### PROBLEM STATEMENT:
In the entries that follow, repeat exactly the lines from the one that has "orange line: (94, 258) -> (197, 321), moved" through the one that has "purple square: (41, 194) -> (106, 298), moved", but omit pictures.

==================================================

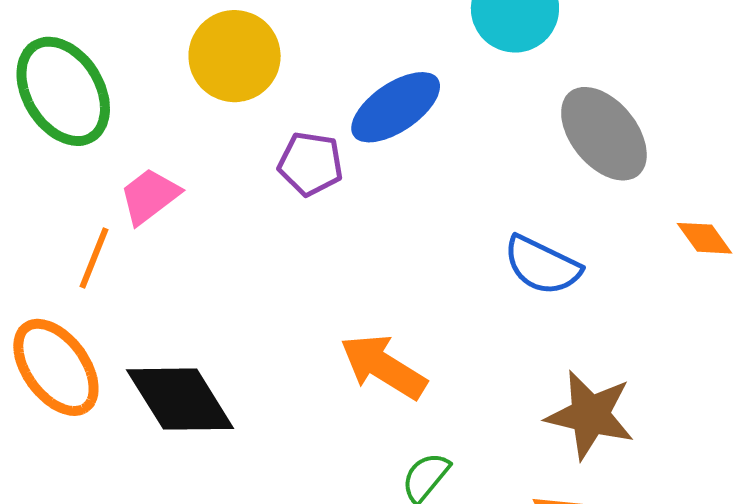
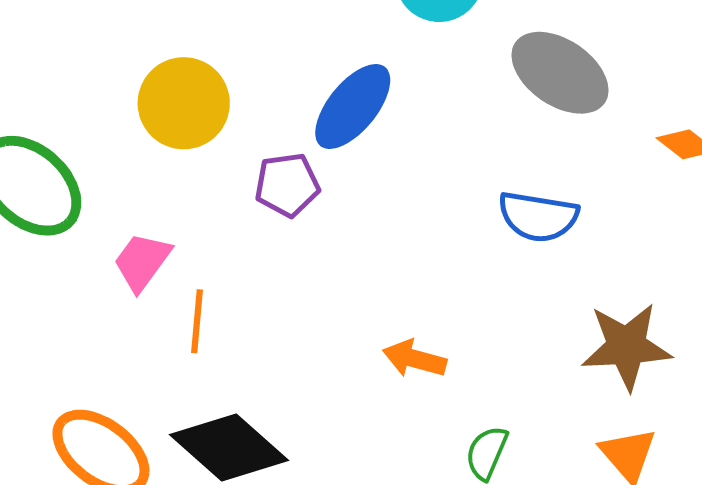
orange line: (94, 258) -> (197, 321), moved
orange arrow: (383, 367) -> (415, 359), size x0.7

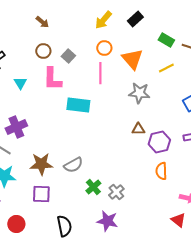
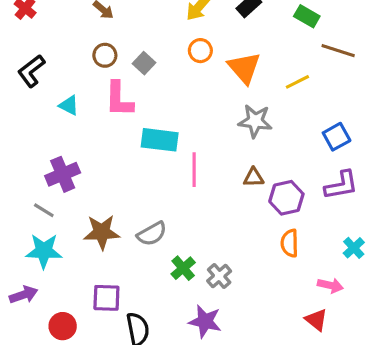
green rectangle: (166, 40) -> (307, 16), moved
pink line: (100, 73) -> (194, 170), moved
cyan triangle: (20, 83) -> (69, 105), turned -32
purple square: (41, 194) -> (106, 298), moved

==================================================

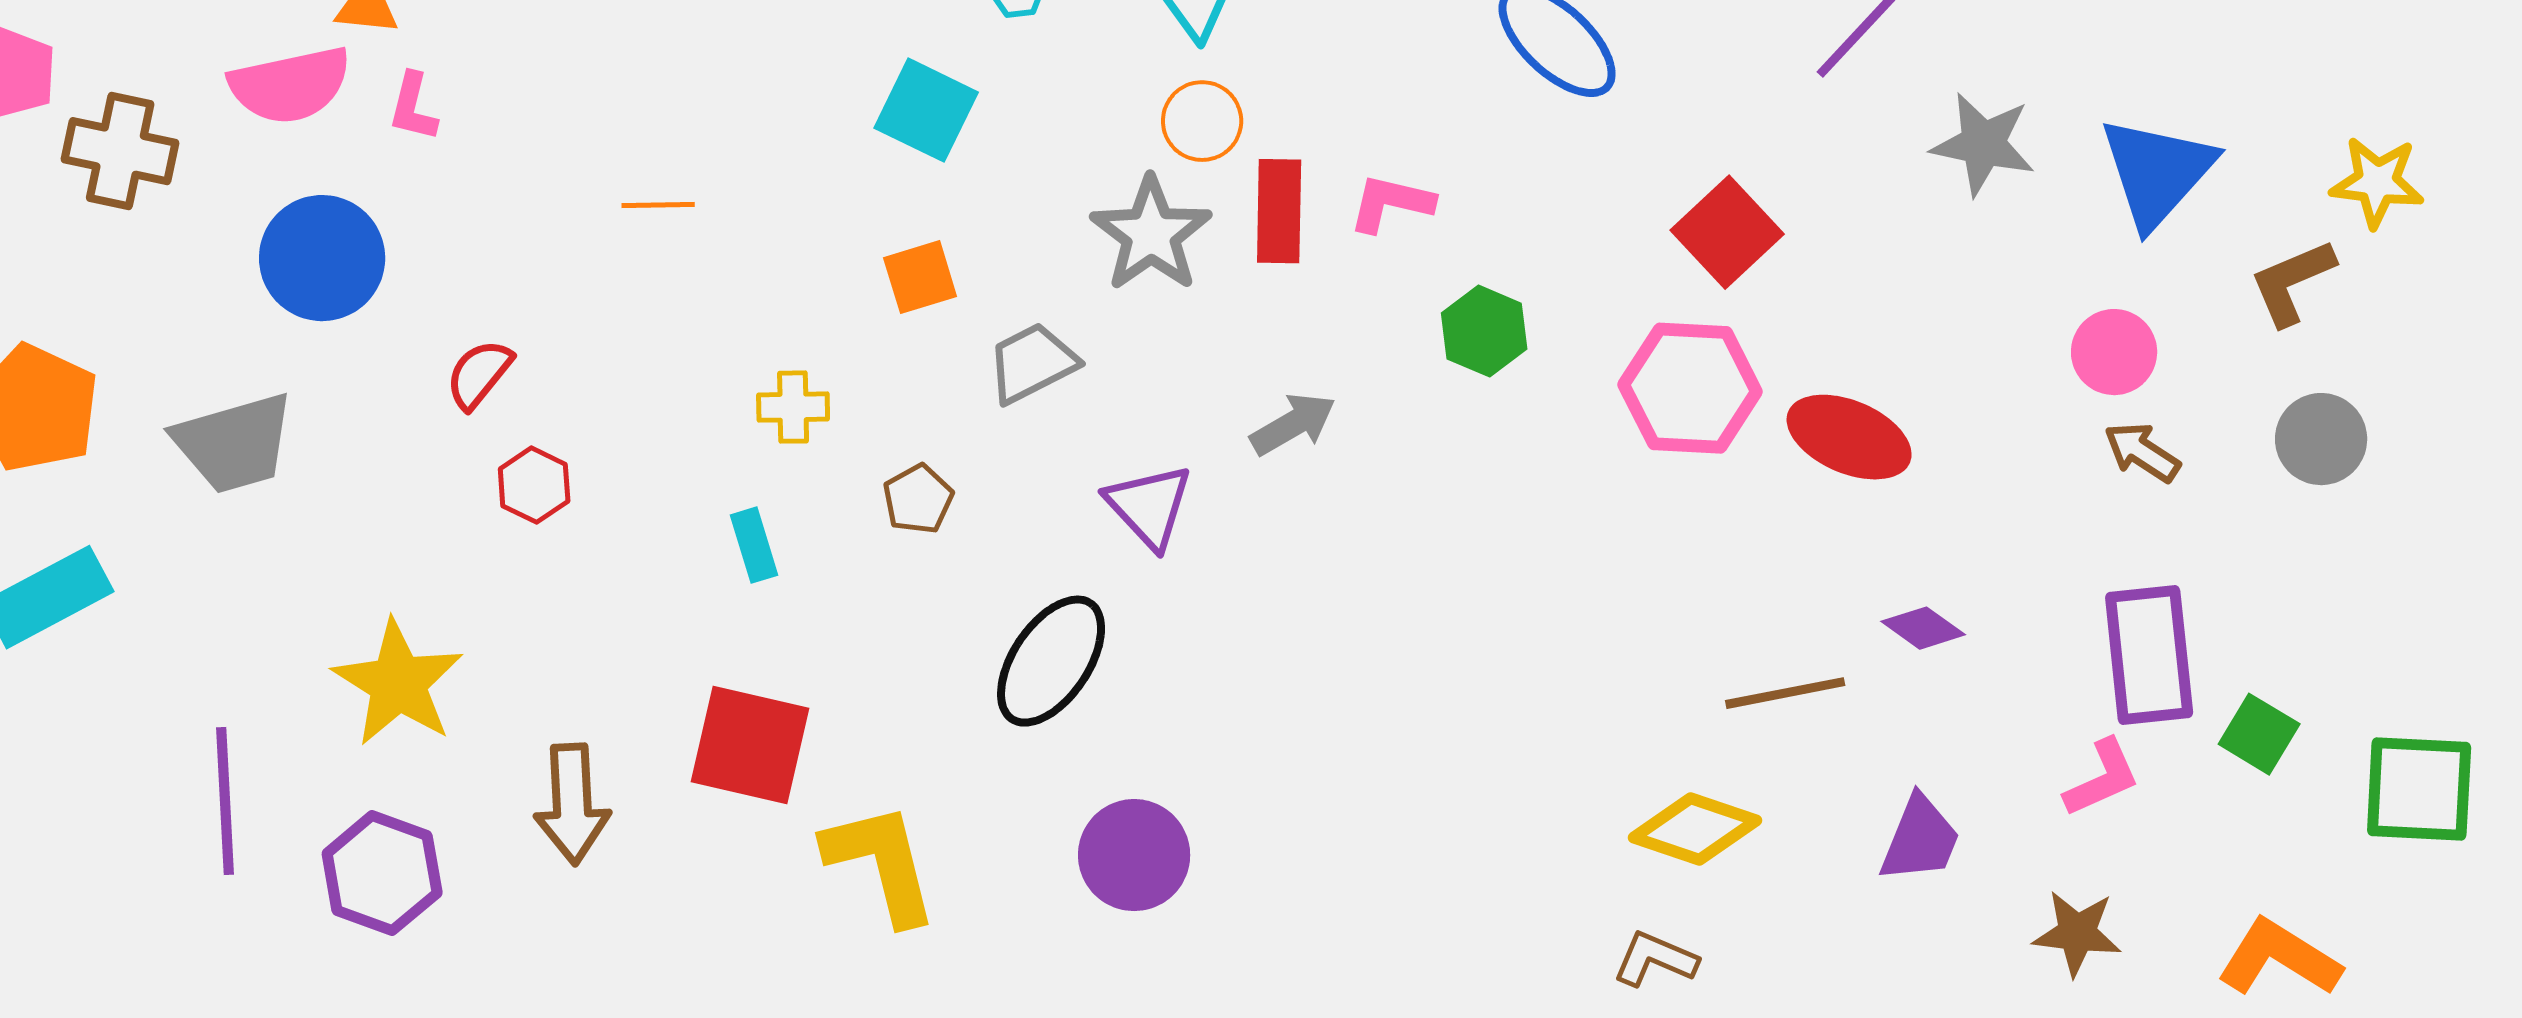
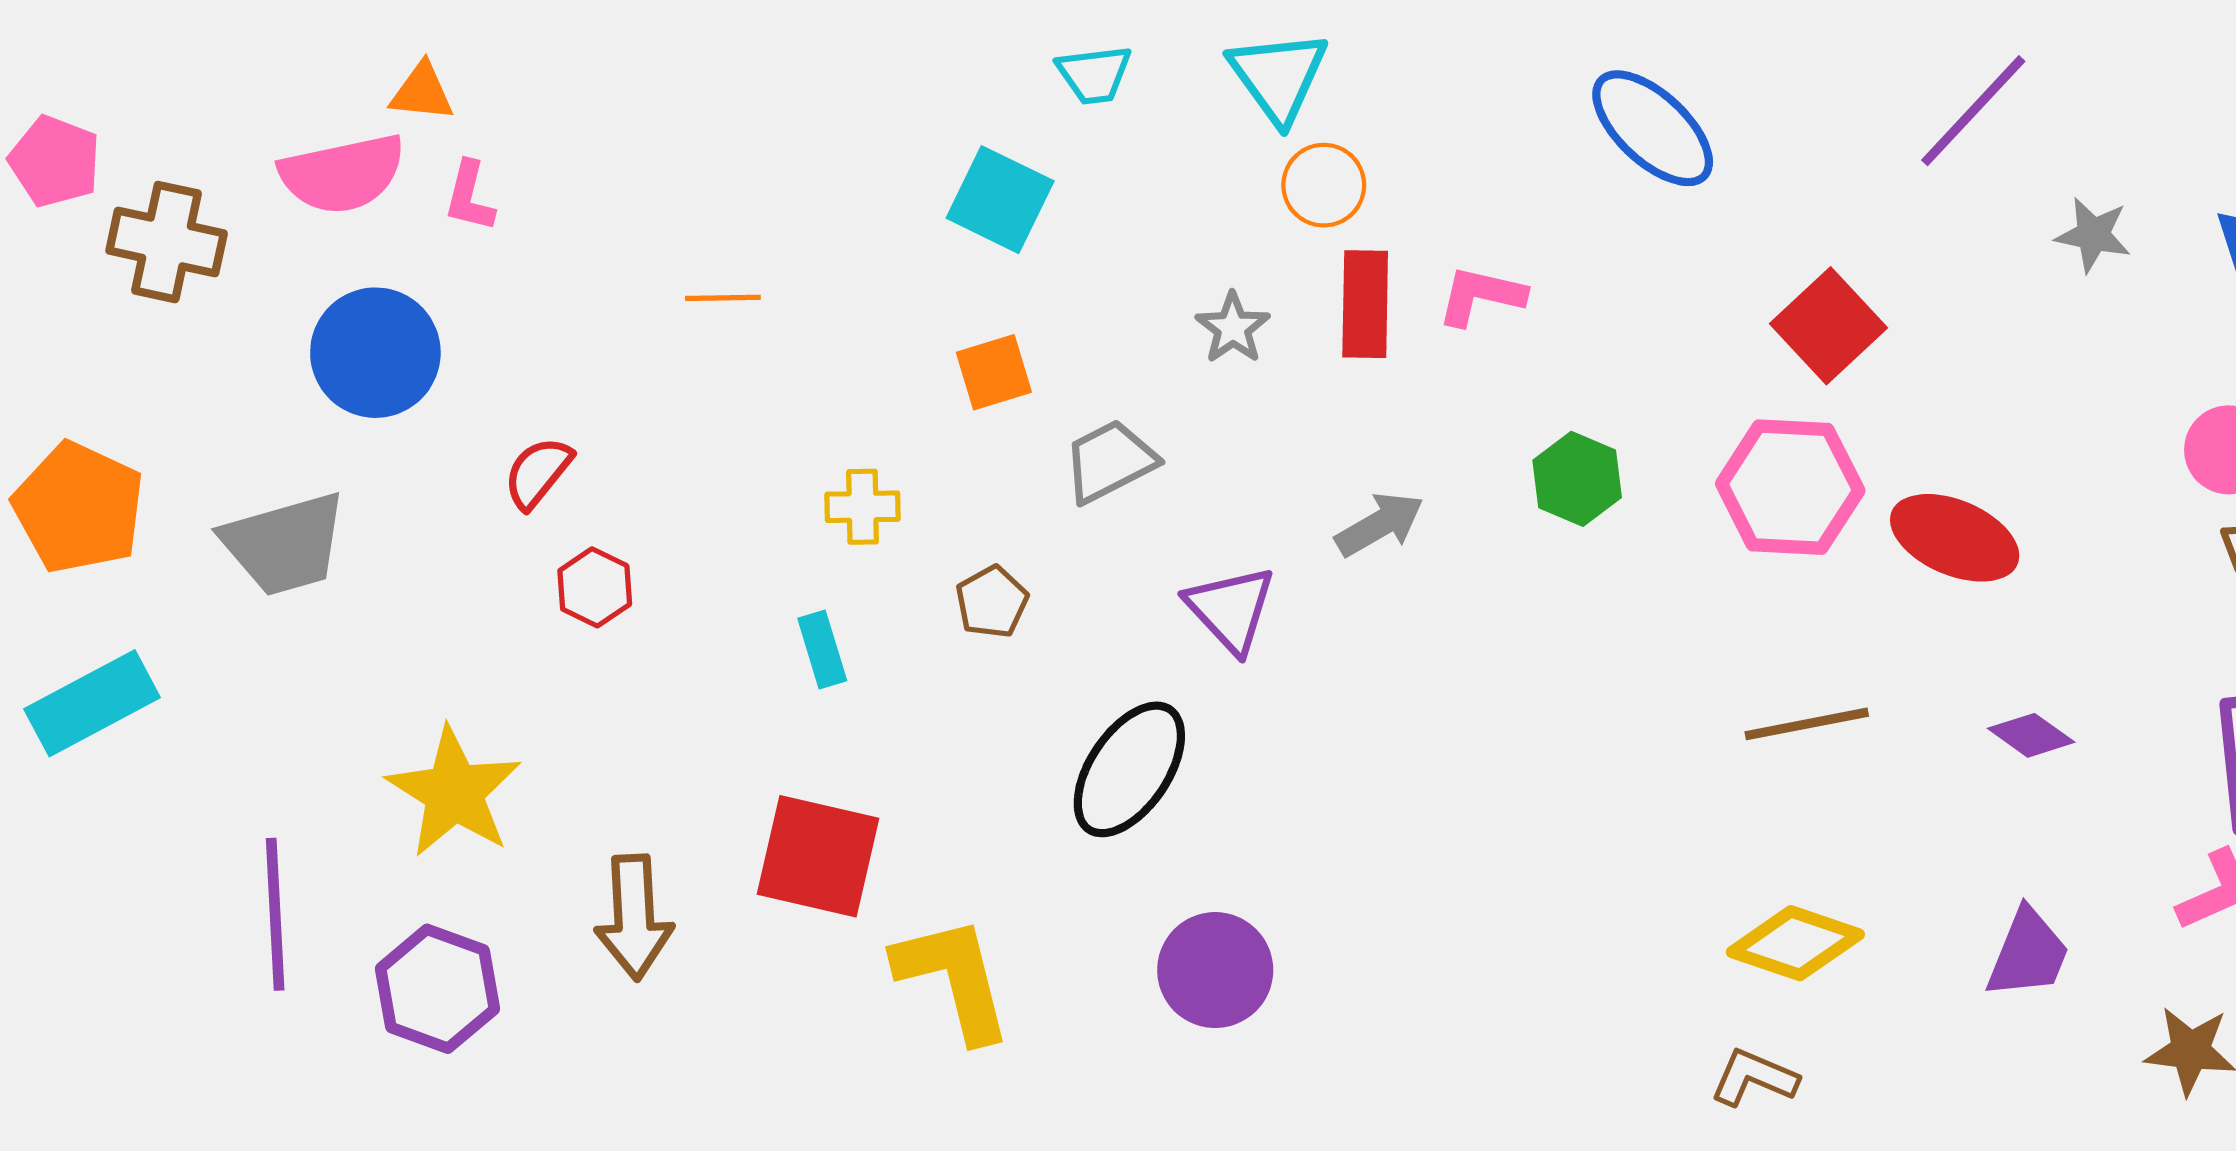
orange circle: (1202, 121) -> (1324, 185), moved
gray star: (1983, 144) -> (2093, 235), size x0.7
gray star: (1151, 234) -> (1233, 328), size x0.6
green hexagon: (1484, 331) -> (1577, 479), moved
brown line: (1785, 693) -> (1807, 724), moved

==================================================

### RESPONSE AREA:
orange line: (94, 258) -> (197, 321), moved
orange arrow: (383, 367) -> (415, 359), size x0.7

green rectangle: (166, 40) -> (307, 16), moved
pink line: (100, 73) -> (194, 170), moved
cyan triangle: (20, 83) -> (69, 105), turned -32
purple square: (41, 194) -> (106, 298), moved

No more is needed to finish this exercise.